(Point-based object detection data)
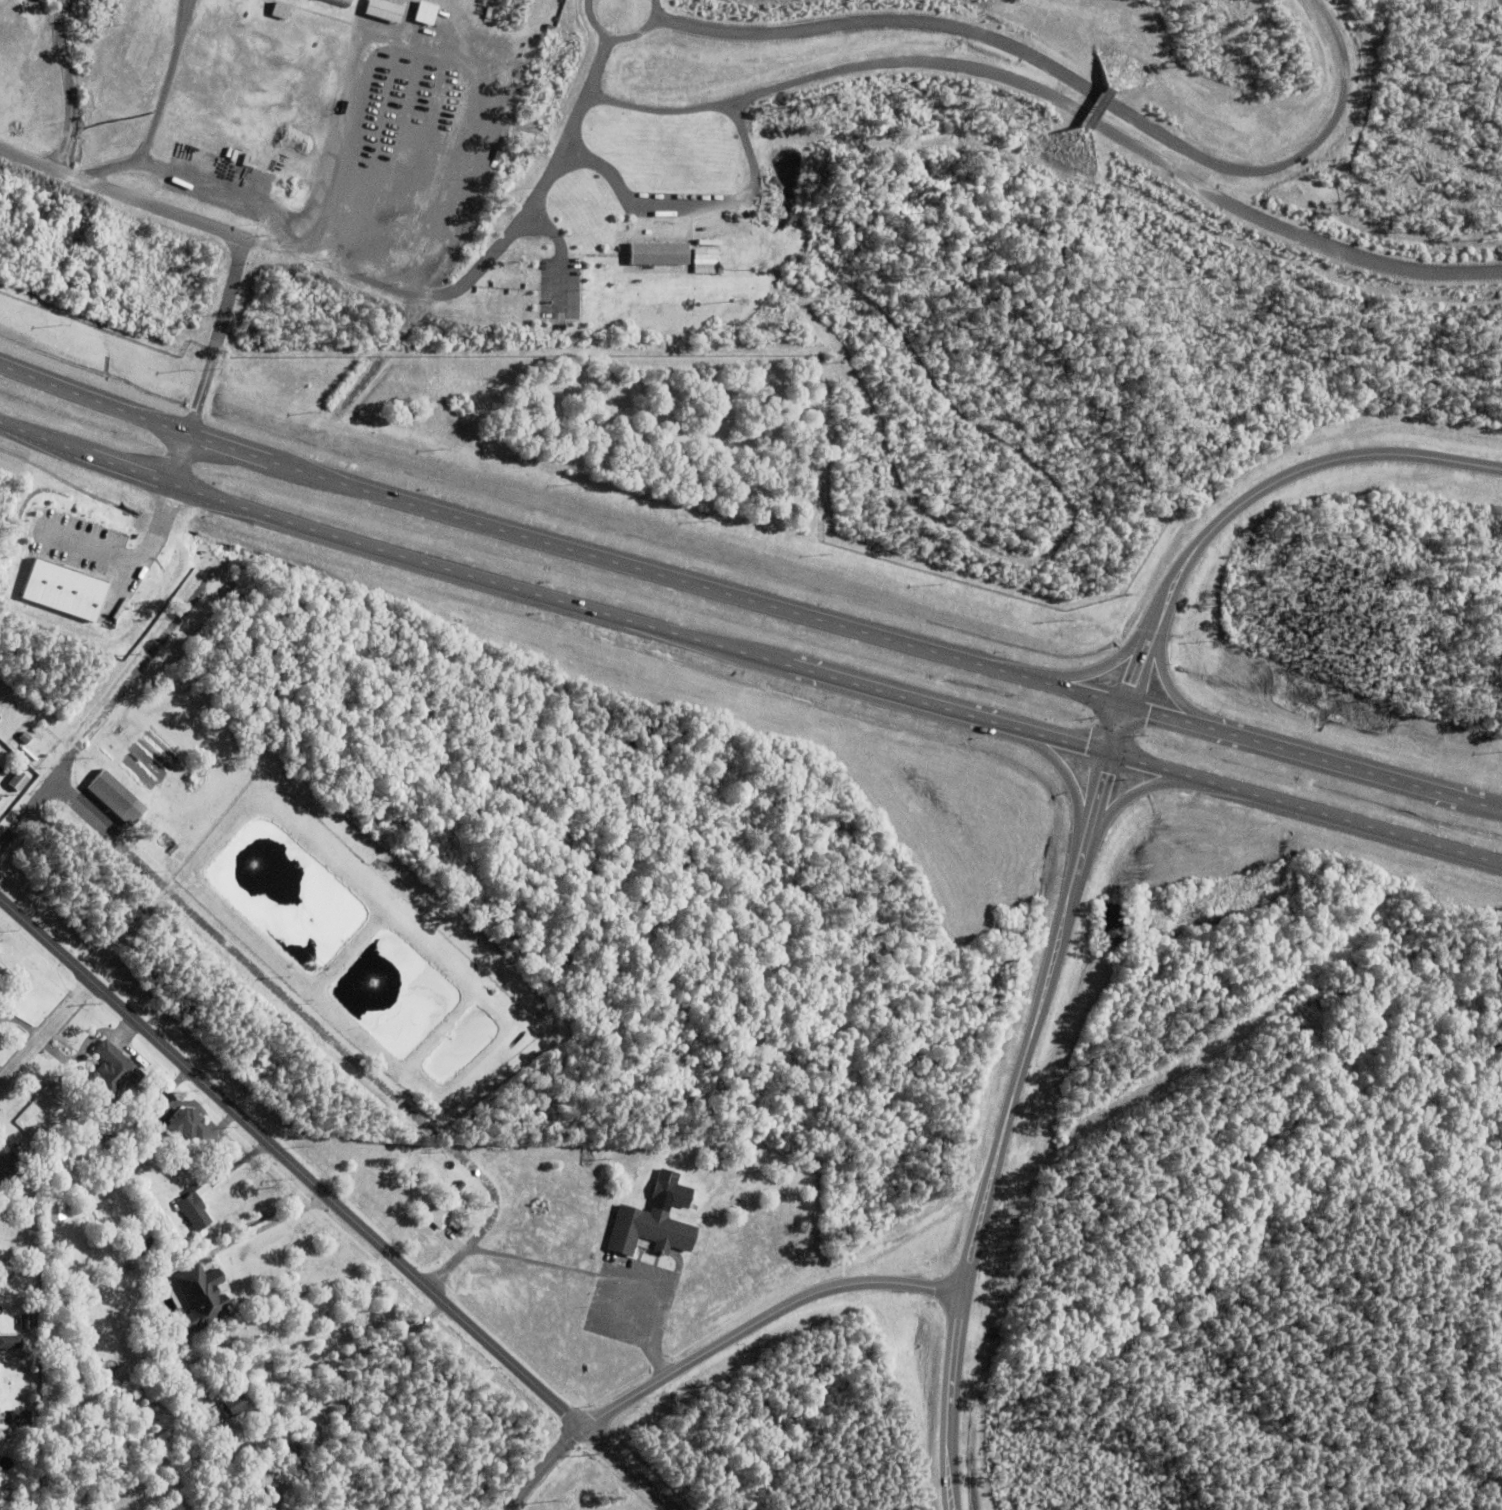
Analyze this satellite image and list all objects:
building: (343, 2)
building: (284, 9)
building: (389, 10)
building: (429, 12)
building: (452, 202)
road: (216, 227)
building: (661, 253)
road: (1254, 490)
road: (148, 536)
road: (555, 546)
building: (69, 589)
road: (549, 598)
road: (1100, 665)
traffic signals: (1127, 682)
road: (1167, 683)
traffic signals: (1148, 710)
road: (1112, 727)
building: (25, 738)
traffic signals: (1085, 747)
building: (29, 754)
road: (1310, 756)
road: (1058, 765)
traffic signals: (1100, 771)
building: (20, 781)
road: (1128, 795)
building: (0, 799)
building: (116, 799)
road: (33, 807)
road: (1303, 808)
building: (0, 974)
road: (43, 1027)
road: (315, 1028)
building: (113, 1072)
building: (187, 1127)
road: (1000, 1127)
building: (154, 1129)
building: (72, 1165)
building: (10, 1168)
building: (129, 1175)
building: (672, 1190)
building: (58, 1203)
road: (335, 1205)
building: (441, 1209)
building: (194, 1212)
building: (648, 1233)
road: (609, 1266)
building: (203, 1295)
road: (597, 1317)
road: (757, 1319)
building: (26, 1323)
building: (10, 1344)
building: (233, 1405)
building: (20, 1419)
road: (538, 1465)
building: (300, 1469)
building: (30, 1494)

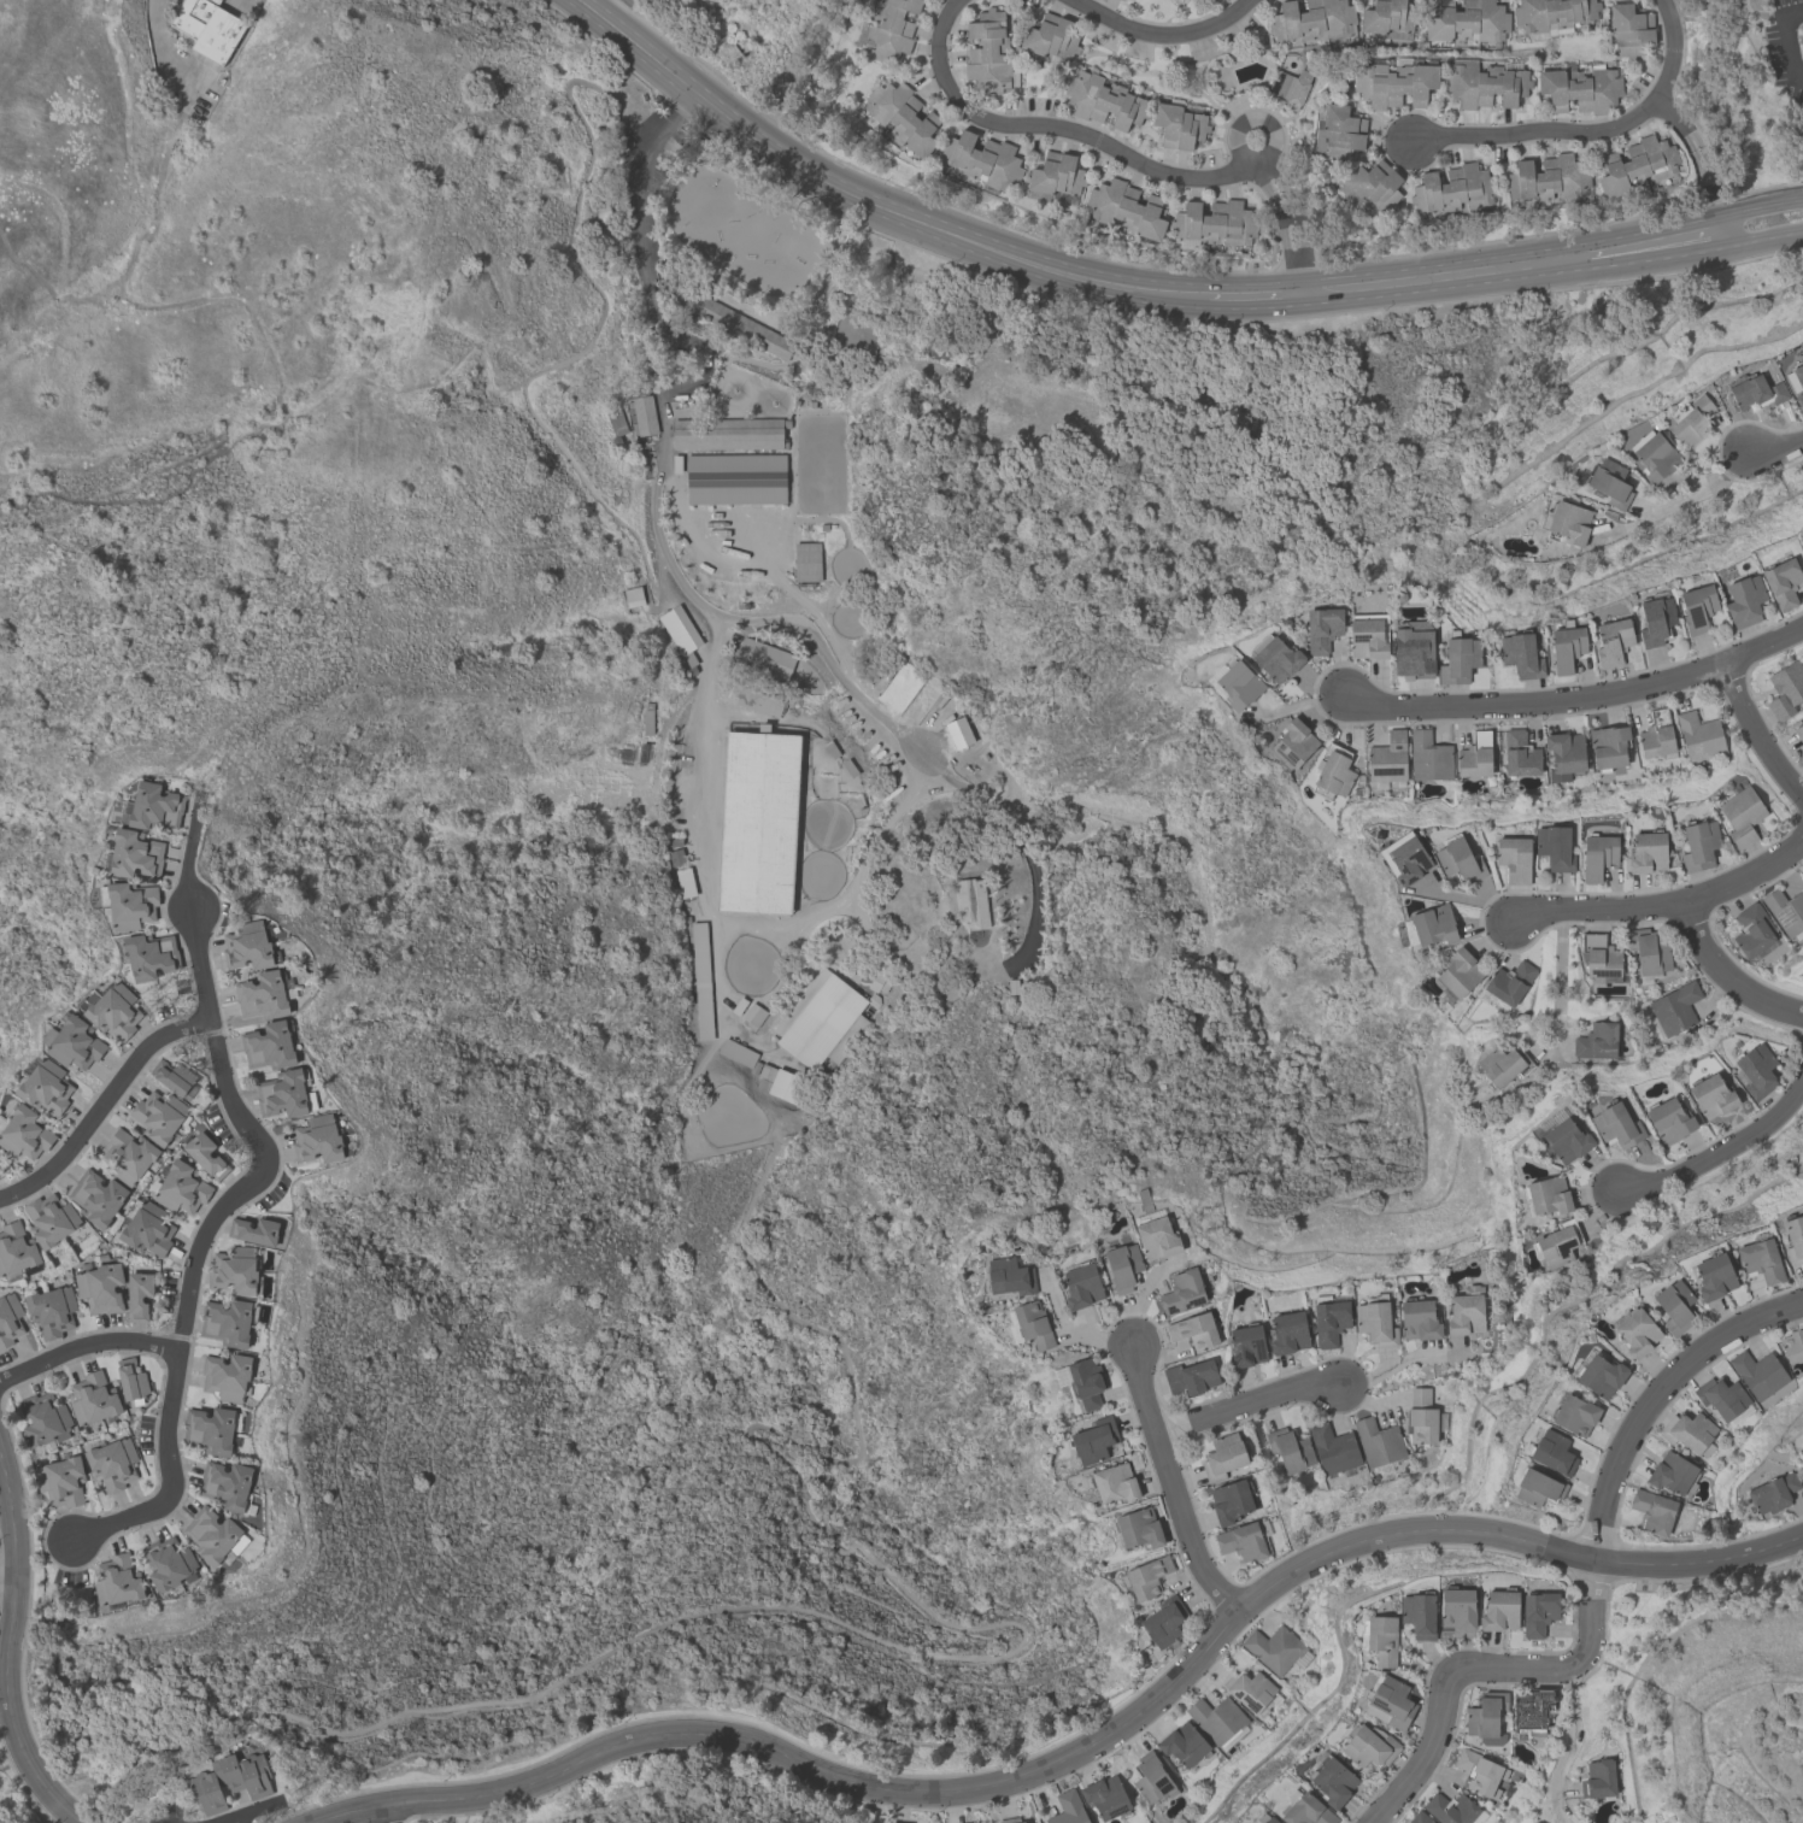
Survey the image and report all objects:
building: (1118, 0)
building: (1121, 0)
road: (238, 1)
building: (1224, 1)
road: (1765, 13)
road: (154, 15)
building: (1552, 15)
road: (1793, 15)
building: (1387, 16)
building: (1312, 19)
building: (1467, 21)
building: (207, 27)
building: (1630, 30)
building: (890, 31)
road: (1161, 35)
building: (1051, 40)
parking lot: (1786, 48)
road: (1791, 51)
park: (774, 53)
building: (988, 53)
building: (1393, 85)
building: (1484, 86)
building: (1291, 87)
building: (1580, 88)
park: (1738, 94)
building: (1102, 101)
road: (1671, 115)
building: (902, 118)
building: (1179, 127)
road: (1062, 130)
road: (1538, 130)
building: (1338, 135)
building: (983, 162)
building: (1638, 165)
building: (1056, 177)
building: (1548, 180)
building: (1373, 187)
building: (1453, 191)
road: (1754, 200)
road: (867, 202)
building: (1126, 212)
road: (1289, 216)
road: (1299, 216)
road: (642, 222)
building: (1214, 224)
road: (1281, 225)
road: (1758, 234)
road: (1651, 241)
road: (1446, 273)
road: (1255, 295)
building: (741, 326)
building: (1795, 384)
building: (1758, 389)
building: (635, 393)
building: (640, 416)
building: (615, 422)
building: (786, 422)
building: (1689, 422)
building: (727, 433)
building: (615, 440)
road: (1773, 447)
building: (1654, 457)
building: (675, 463)
park: (1174, 466)
building: (734, 478)
building: (1609, 484)
road: (1682, 496)
building: (1567, 522)
building: (805, 561)
building: (1782, 585)
building: (632, 596)
building: (1744, 603)
building: (1697, 610)
building: (1656, 620)
building: (1322, 627)
building: (679, 629)
building: (1368, 634)
building: (1612, 643)
building: (1413, 648)
building: (1566, 648)
building: (1275, 655)
building: (1459, 656)
building: (1519, 656)
building: (764, 658)
road: (827, 659)
building: (1238, 681)
building: (1786, 688)
road: (1580, 697)
building: (754, 701)
building: (647, 722)
building: (1799, 730)
building: (958, 732)
building: (1657, 733)
road: (1751, 733)
building: (1699, 735)
building: (1293, 740)
building: (1609, 746)
building: (830, 748)
building: (1520, 753)
building: (1475, 754)
building: (1564, 754)
building: (1428, 756)
building: (1388, 757)
building: (849, 767)
building: (1333, 770)
building: (154, 805)
building: (1742, 814)
building: (756, 821)
building: (673, 841)
building: (1699, 843)
building: (1555, 845)
building: (1648, 850)
building: (136, 851)
building: (1598, 854)
building: (1405, 855)
building: (1514, 856)
building: (676, 857)
building: (1459, 858)
building: (684, 882)
building: (130, 902)
building: (972, 902)
road: (1662, 906)
building: (1786, 910)
road: (713, 914)
building: (1434, 923)
building: (1751, 929)
building: (250, 945)
building: (1648, 952)
building: (150, 954)
building: (1599, 955)
building: (1459, 971)
road: (1558, 973)
road: (1727, 975)
building: (700, 980)
building: (1510, 981)
building: (878, 982)
building: (1012, 986)
building: (263, 994)
building: (874, 999)
building: (738, 1005)
building: (112, 1009)
building: (1675, 1009)
building: (753, 1015)
building: (822, 1021)
building: (74, 1040)
building: (1597, 1040)
building: (269, 1044)
building: (737, 1051)
building: (1504, 1063)
building: (755, 1066)
building: (1757, 1068)
building: (764, 1076)
building: (174, 1077)
building: (46, 1085)
building: (785, 1086)
building: (283, 1092)
building: (1712, 1094)
road: (102, 1104)
building: (158, 1115)
building: (1670, 1119)
building: (1617, 1123)
building: (25, 1131)
building: (1564, 1137)
building: (318, 1138)
road: (1717, 1151)
building: (205, 1154)
building: (128, 1155)
building: (181, 1187)
building: (1548, 1194)
building: (97, 1197)
road: (229, 1198)
building: (50, 1219)
building: (147, 1228)
building: (254, 1229)
building: (1157, 1237)
building: (1794, 1237)
building: (1558, 1243)
building: (16, 1249)
building: (1761, 1258)
building: (1123, 1266)
building: (235, 1269)
building: (1715, 1275)
building: (1008, 1276)
building: (101, 1286)
building: (1081, 1286)
building: (1182, 1291)
building: (138, 1294)
building: (1675, 1305)
building: (51, 1310)
building: (1466, 1310)
building: (1419, 1318)
building: (9, 1319)
building: (1329, 1319)
building: (1376, 1320)
building: (227, 1321)
building: (1032, 1324)
road: (1074, 1330)
building: (1194, 1330)
building: (1288, 1331)
building: (1637, 1331)
building: (1247, 1343)
building: (1793, 1344)
road: (86, 1346)
road: (1403, 1364)
building: (1601, 1373)
building: (1758, 1373)
building: (1190, 1375)
building: (227, 1376)
building: (132, 1380)
building: (1085, 1383)
road: (1655, 1394)
building: (1722, 1397)
building: (93, 1398)
road: (1255, 1401)
building: (1576, 1413)
building: (1421, 1416)
building: (43, 1417)
building: (210, 1429)
building: (1688, 1430)
building: (1093, 1440)
building: (1378, 1441)
building: (1289, 1449)
building: (1333, 1449)
building: (1802, 1450)
building: (1553, 1451)
building: (1802, 1454)
building: (1223, 1456)
building: (112, 1463)
building: (1672, 1472)
building: (61, 1480)
building: (1115, 1483)
building: (226, 1484)
road: (1174, 1485)
building: (1538, 1487)
building: (1773, 1492)
building: (1231, 1500)
building: (1653, 1510)
building: (1139, 1528)
building: (211, 1534)
building: (1242, 1540)
road: (1702, 1561)
building: (169, 1562)
building: (1147, 1577)
building: (118, 1579)
road: (8, 1581)
road: (918, 1603)
building: (1457, 1607)
building: (1499, 1610)
building: (1538, 1612)
building: (1419, 1613)
building: (1163, 1622)
building: (1381, 1638)
building: (1276, 1649)
road: (9, 1650)
road: (1481, 1671)
building: (1249, 1689)
building: (1389, 1702)
building: (1532, 1710)
building: (1486, 1717)
building: (1218, 1721)
building: (1183, 1744)
building: (1369, 1745)
road: (1569, 1747)
building: (1480, 1773)
building: (1150, 1779)
building: (1598, 1779)
building: (1332, 1780)
building: (233, 1782)
road: (986, 1788)
building: (1105, 1797)
road: (878, 1806)
building: (1068, 1809)
building: (1452, 1809)
building: (1306, 1810)
road: (384, 1813)
building: (1266, 1818)
building: (1419, 1818)
building: (1011, 1820)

» **About this task**
Determine the number of lines in these entries that contain the word "objects", and write only that number.

» **Reply**
2